[Before-and-after change data]
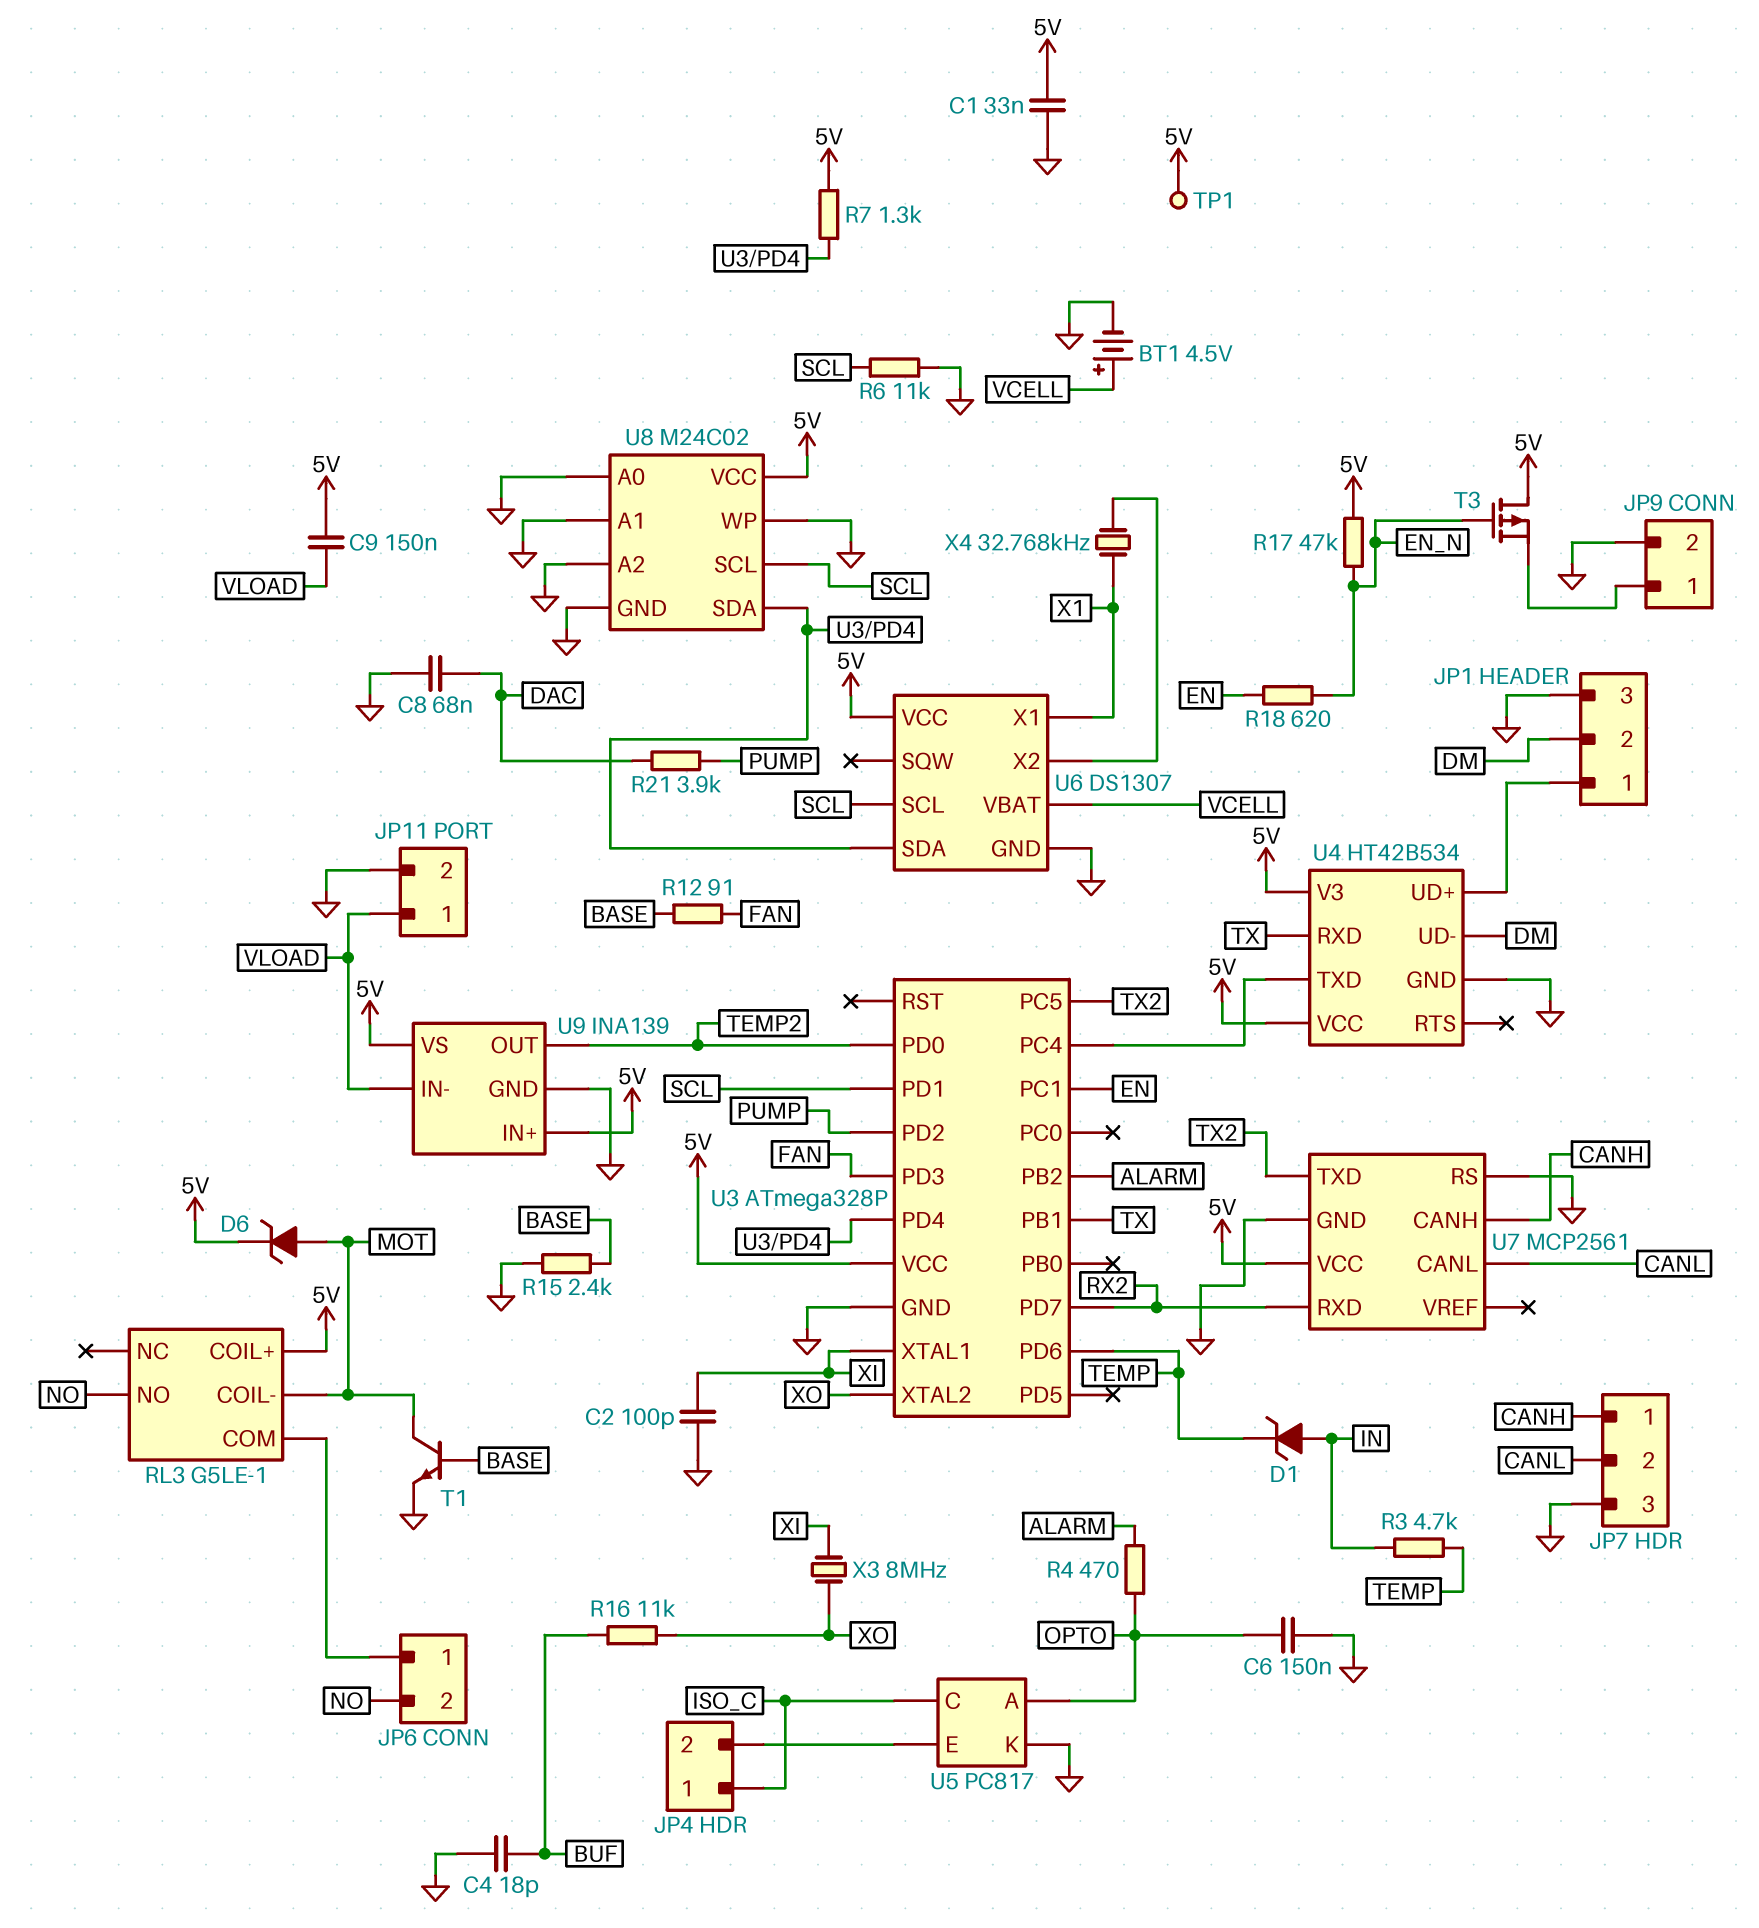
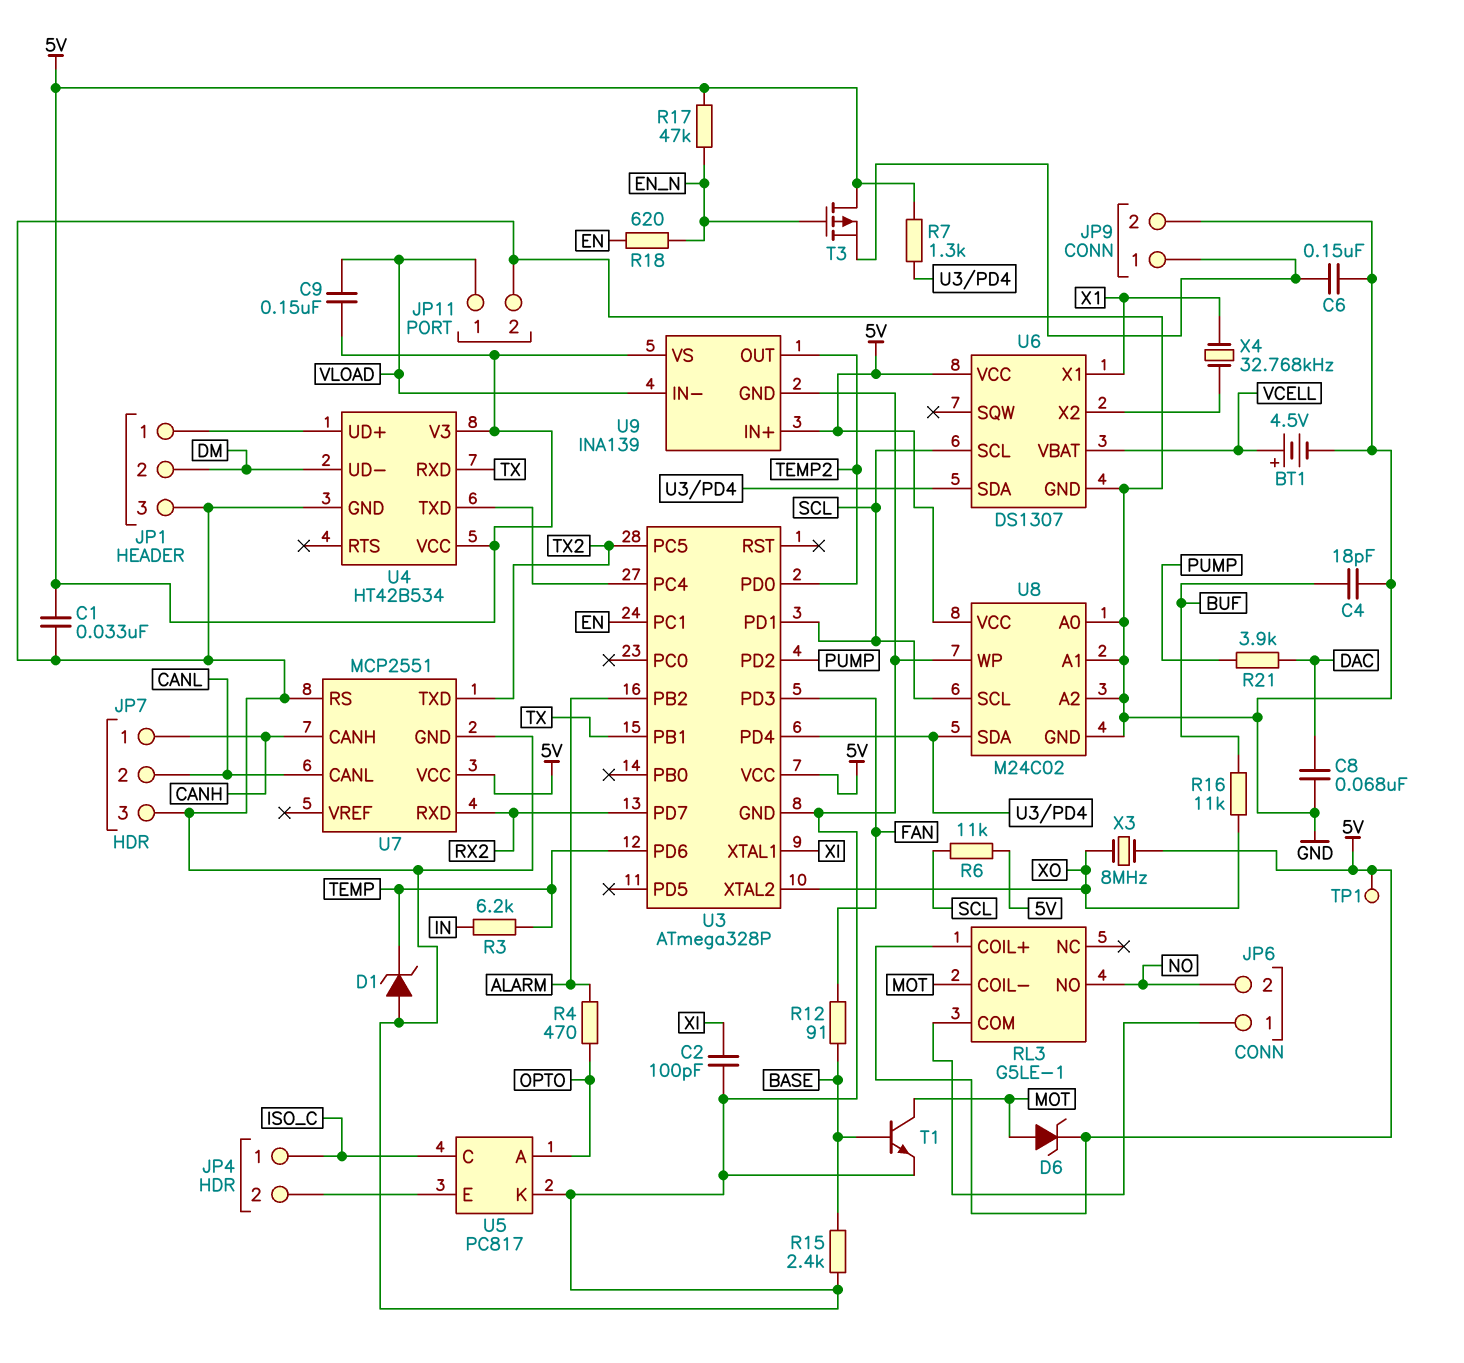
C6: 150nF (GND, OPTO) -> 150nF (GND, JP9/1)
D1: zener (A IN, K TEMP) -> zener (A GND, K TEMP)
R3: 4.7k (IN, TEMP) -> 6.2k (IN, TEMP)
R6: 11k (GND, SCL) -> 11k (5V, SCL)
U7: MCP2561 -> MCP2551
X3: 8MHz (XI, XO) -> 8MHz (5V, XO)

◆ Prompt ◆
Where the records above contain a line with "R3: 4.7k (IN, TEMP) -> 6.2k (IN, TEMP)", repeat that line and each later line through the end, exactly, and nothing more.

◆ Exercise response ◆
R3: 4.7k (IN, TEMP) -> 6.2k (IN, TEMP)
R6: 11k (GND, SCL) -> 11k (5V, SCL)
U7: MCP2561 -> MCP2551
X3: 8MHz (XI, XO) -> 8MHz (5V, XO)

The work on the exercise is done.